Your task is to transcribe all of the data below exactly, omitting the images.
(Material to process Opens)
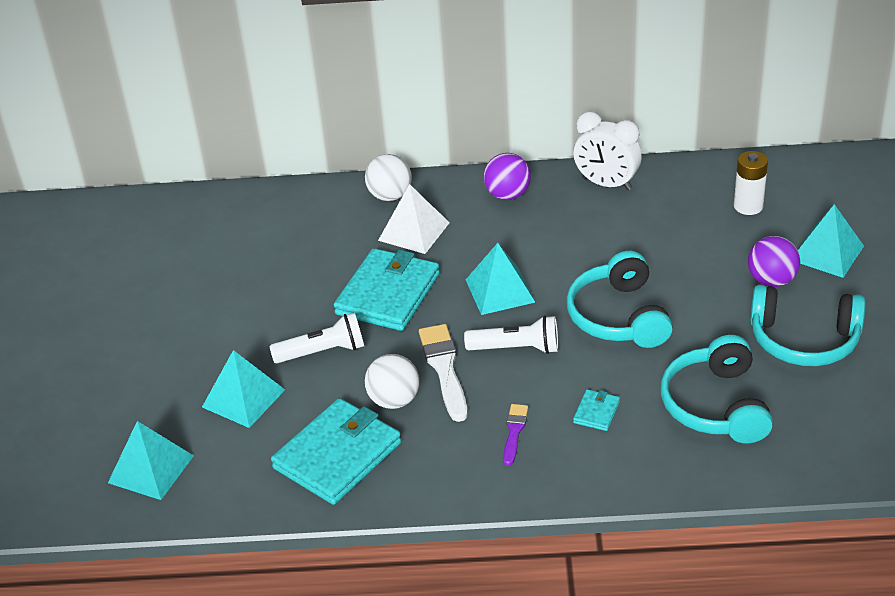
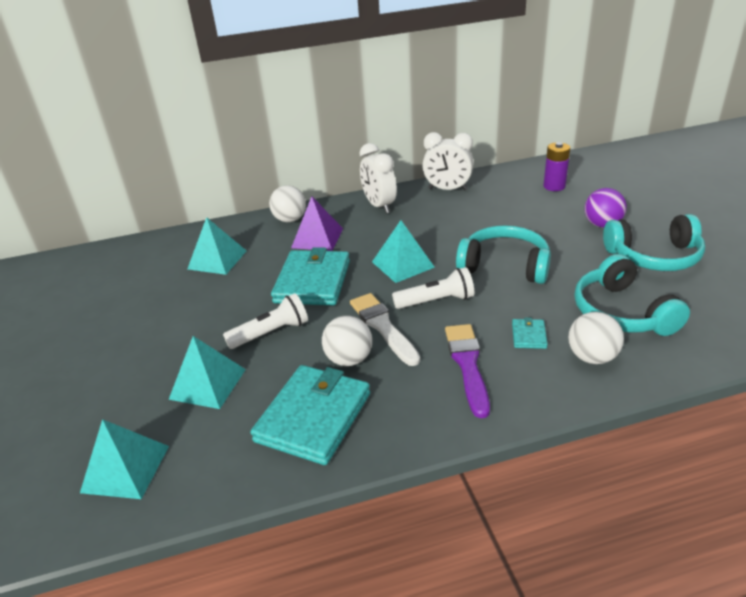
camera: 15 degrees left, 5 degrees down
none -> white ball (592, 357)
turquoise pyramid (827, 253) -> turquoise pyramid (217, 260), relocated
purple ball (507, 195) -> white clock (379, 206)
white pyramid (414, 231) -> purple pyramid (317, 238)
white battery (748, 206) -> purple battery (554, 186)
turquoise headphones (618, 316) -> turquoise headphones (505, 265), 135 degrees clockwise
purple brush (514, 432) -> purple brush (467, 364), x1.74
(Material to process Closes)
→ Finished exercise
camera: 15 degrees left, 5 degrees down
none -> white ball (592, 357)
turquoise pyramid (827, 253) -> turquoise pyramid (217, 260), relocated
purple ball (507, 195) -> white clock (379, 206)
white pyramid (414, 231) -> purple pyramid (317, 238)
white battery (748, 206) -> purple battery (554, 186)
turquoise headphones (618, 316) -> turquoise headphones (505, 265), 135 degrees clockwise
purple brush (514, 432) -> purple brush (467, 364), x1.74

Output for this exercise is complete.